Work task:
Your task is to copy the lines of the data below from the line holding "C1: 1.5uF (plus" through the line holding "R1: 51k (GND, U3/CH0) -> none", inclusive, exactly and with nothing added.

Source material:
◇ ◇ ◇ ◇
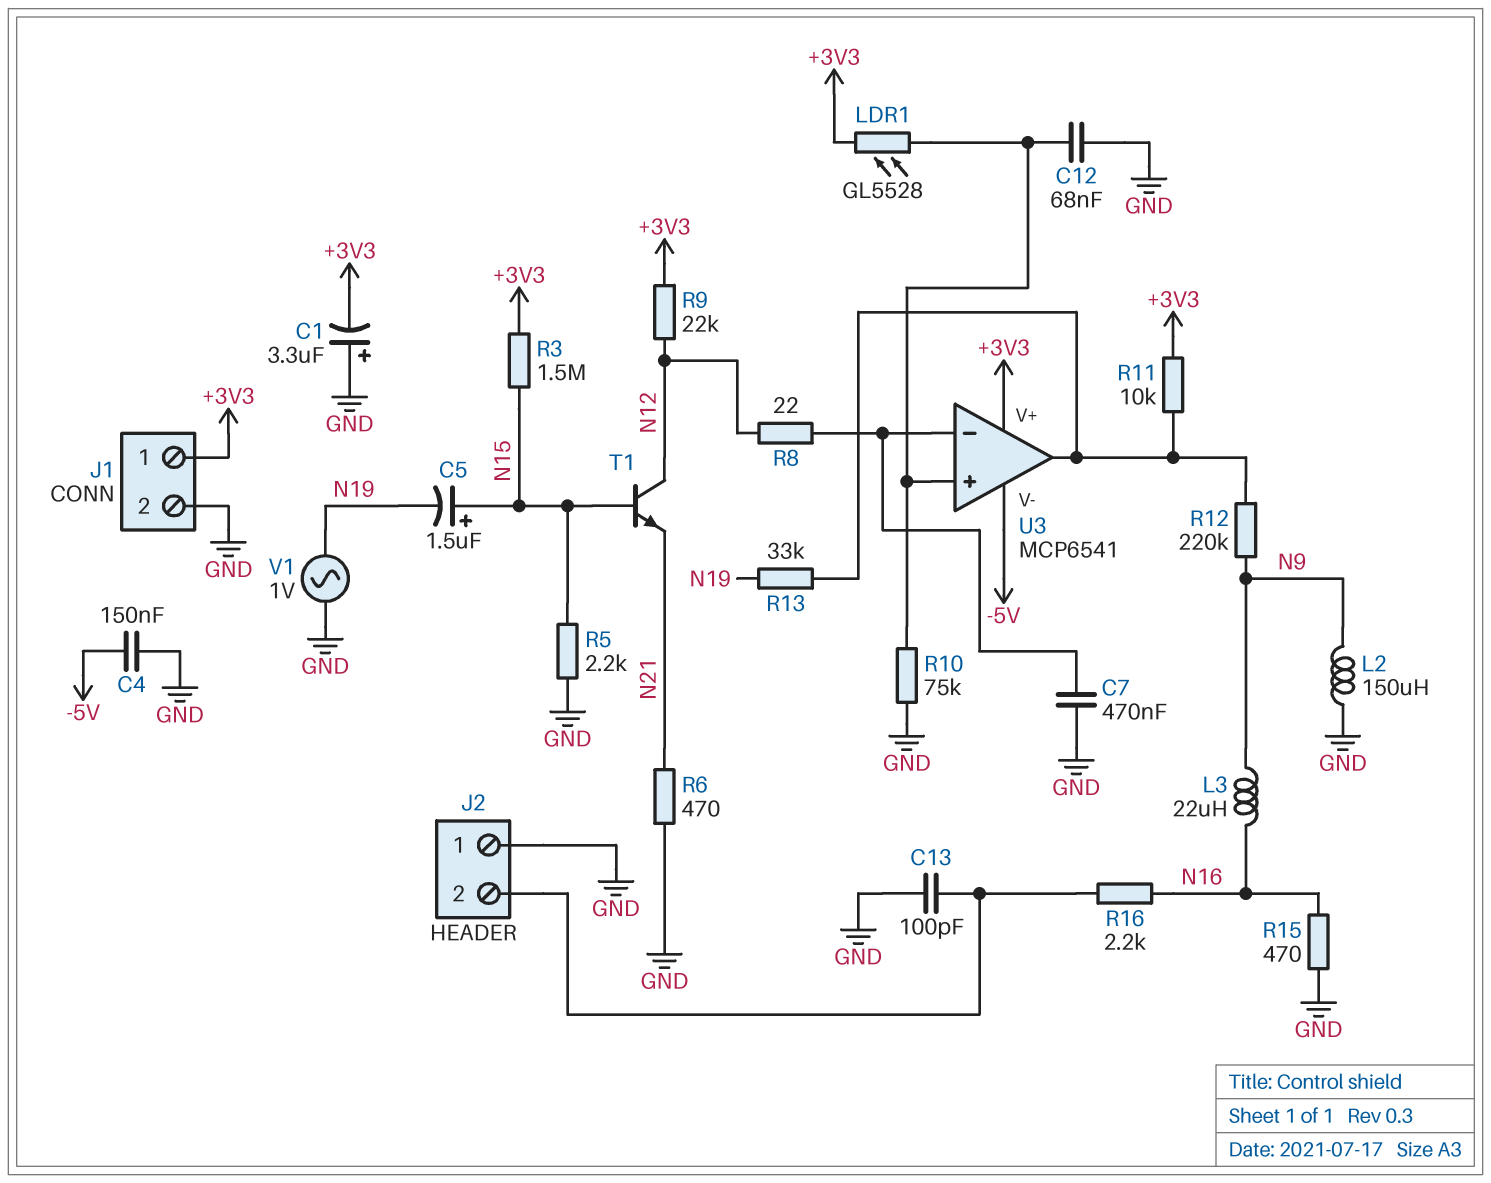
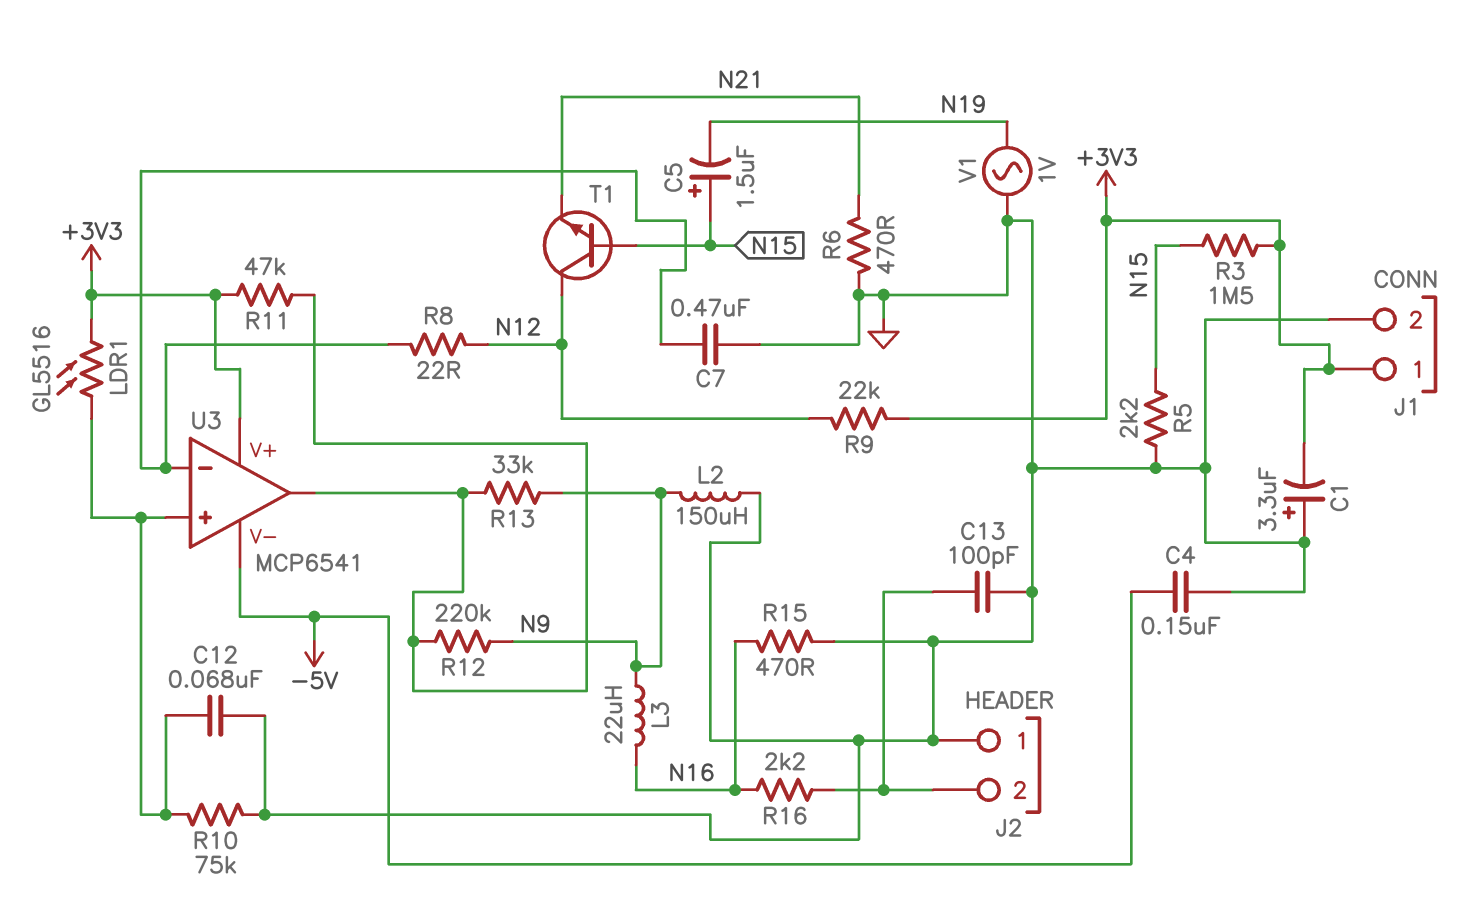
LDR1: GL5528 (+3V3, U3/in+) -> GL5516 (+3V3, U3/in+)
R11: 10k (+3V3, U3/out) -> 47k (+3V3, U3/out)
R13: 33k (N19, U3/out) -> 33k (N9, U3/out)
◇ ◇ ◇ ◇
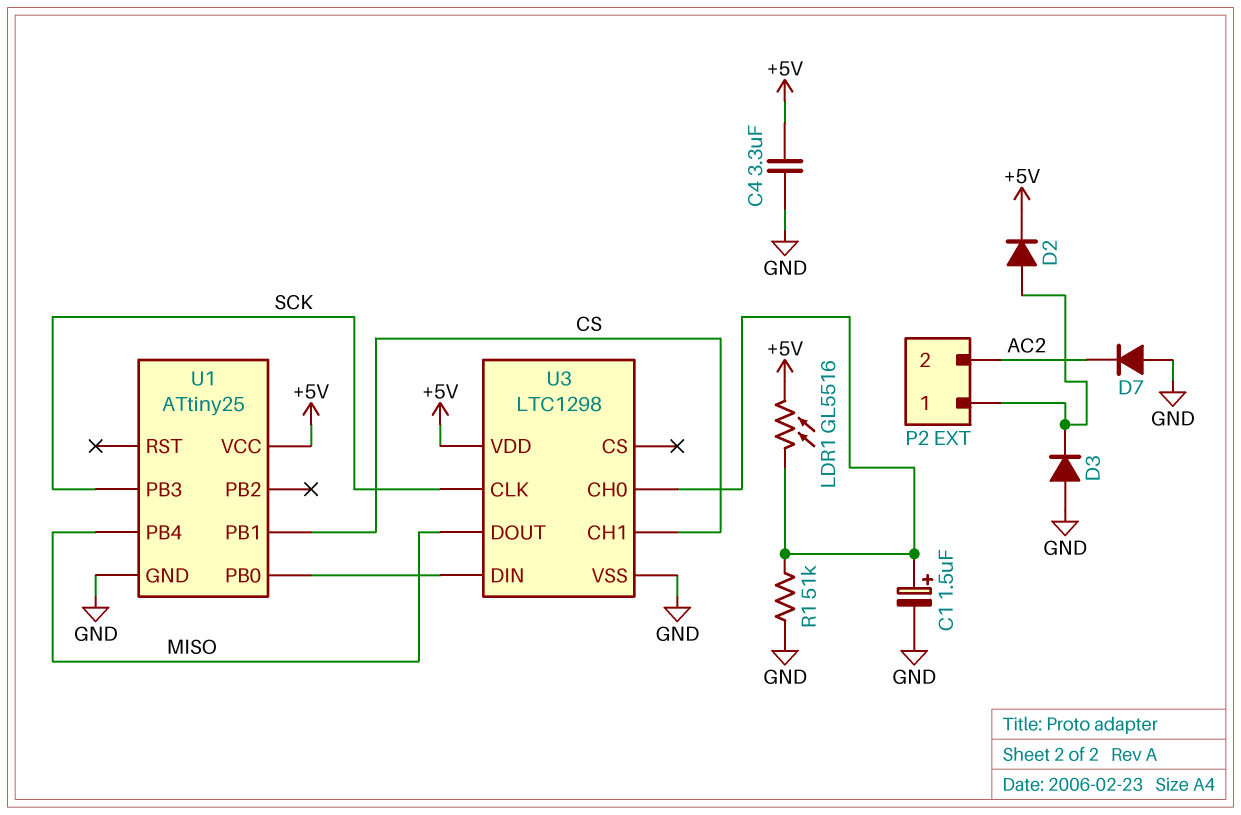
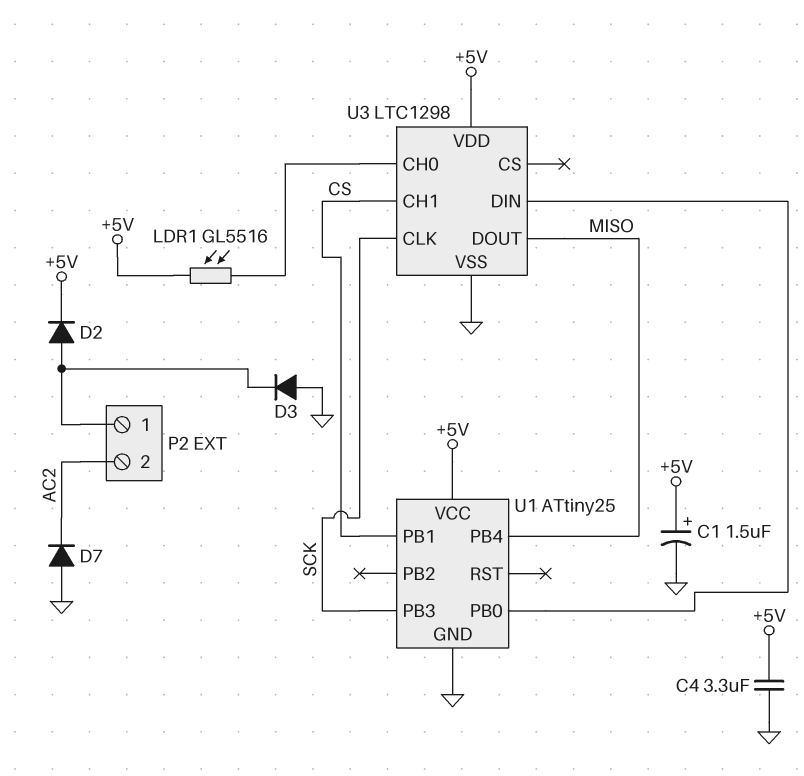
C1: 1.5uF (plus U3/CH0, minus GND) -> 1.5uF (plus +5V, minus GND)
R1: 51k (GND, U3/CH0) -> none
◇ ◇ ◇ ◇
Task response:
C1: 1.5uF (plus U3/CH0, minus GND) -> 1.5uF (plus +5V, minus GND)
R1: 51k (GND, U3/CH0) -> none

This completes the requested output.